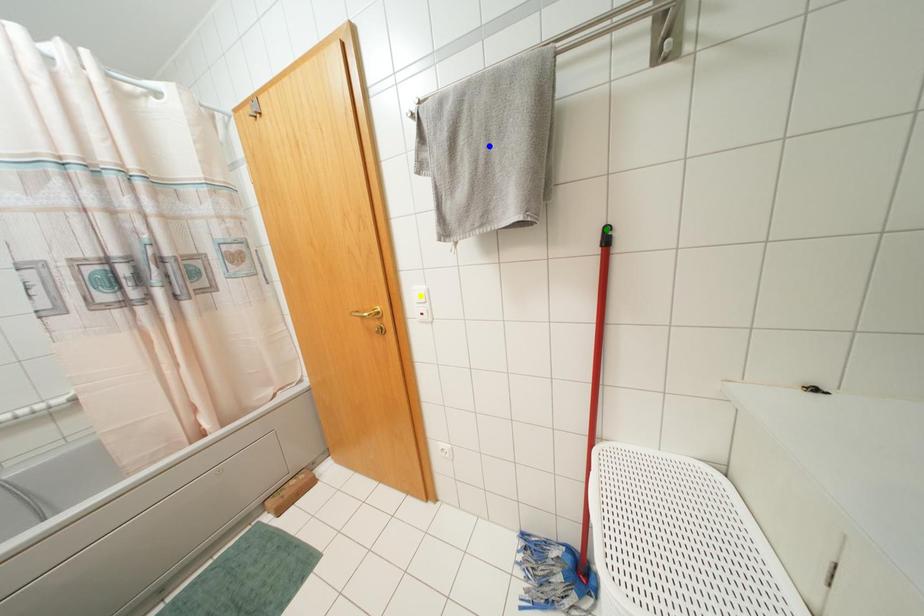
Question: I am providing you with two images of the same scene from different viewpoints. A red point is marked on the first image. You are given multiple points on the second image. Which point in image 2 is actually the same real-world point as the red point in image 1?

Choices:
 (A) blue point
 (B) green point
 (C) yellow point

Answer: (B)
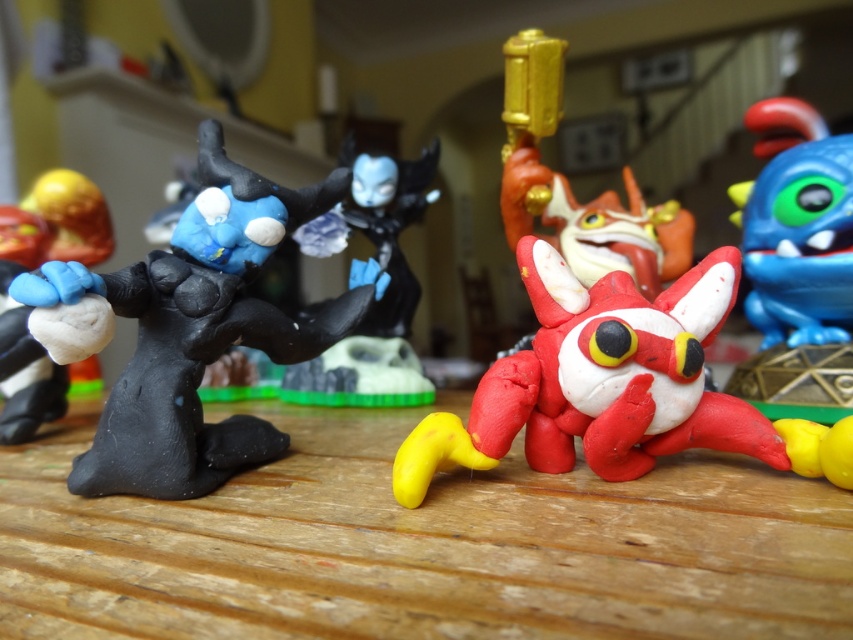
Question: Which of the following is the farthest from the observer?

Choices:
 (A) rubberized red fox at center
 (B) matte black figure at left

Answer: (B)

Question: Estimate the real-world distances between objects in this image. Which object is farther from the matte black figure at left?

Choices:
 (A) rubberized red fox at center
 (B) blue rubber dragon at right
 (C) black matte figure at left

Answer: (B)

Question: Does wooden table at center have a lesser width compared to black matte figure at left?

Choices:
 (A) yes
 (B) no

Answer: (B)

Question: Which of the following is the closest to the observer?

Choices:
 (A) blue rubber dragon at right
 (B) black matte figure at left
 (C) matte black figure at left
 (D) wooden table at center

Answer: (D)

Question: Does wooden table at center come behind black matte figure at left?

Choices:
 (A) yes
 (B) no

Answer: (B)

Question: Does black matte figure at left have a smaller size compared to blue rubber dragon at right?

Choices:
 (A) yes
 (B) no

Answer: (B)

========

_Exercise instructions_
Write out every item above again word for word, but leave out the pictures.

_Response to this exercise_
Question: I am providing you with two images of the same scene from different viewpoints. A red point is marked on the first image. You are given multiple points on the second image. Which point in image 2 is actually the same real-world point as the red point in image 1?

Choices:
 (A) blue point
 (B) green point
 (C) yellow point

Answer: (B)
Question: Which of the following is the farthest from the observer?

Choices:
 (A) rubberized red fox at center
 (B) matte black figure at left

Answer: (B)

Question: Estimate the real-world distances between objects in this image. Which object is farther from the matte black figure at left?

Choices:
 (A) rubberized red fox at center
 (B) blue rubber dragon at right
 (C) black matte figure at left

Answer: (B)

Question: Does wooden table at center have a lesser width compared to black matte figure at left?

Choices:
 (A) yes
 (B) no

Answer: (B)

Question: Which of the following is the closest to the observer?

Choices:
 (A) blue rubber dragon at right
 (B) black matte figure at left
 (C) matte black figure at left
 (D) wooden table at center

Answer: (D)

Question: Does wooden table at center come behind black matte figure at left?

Choices:
 (A) yes
 (B) no

Answer: (B)

Question: Does black matte figure at left have a smaller size compared to blue rubber dragon at right?

Choices:
 (A) yes
 (B) no

Answer: (B)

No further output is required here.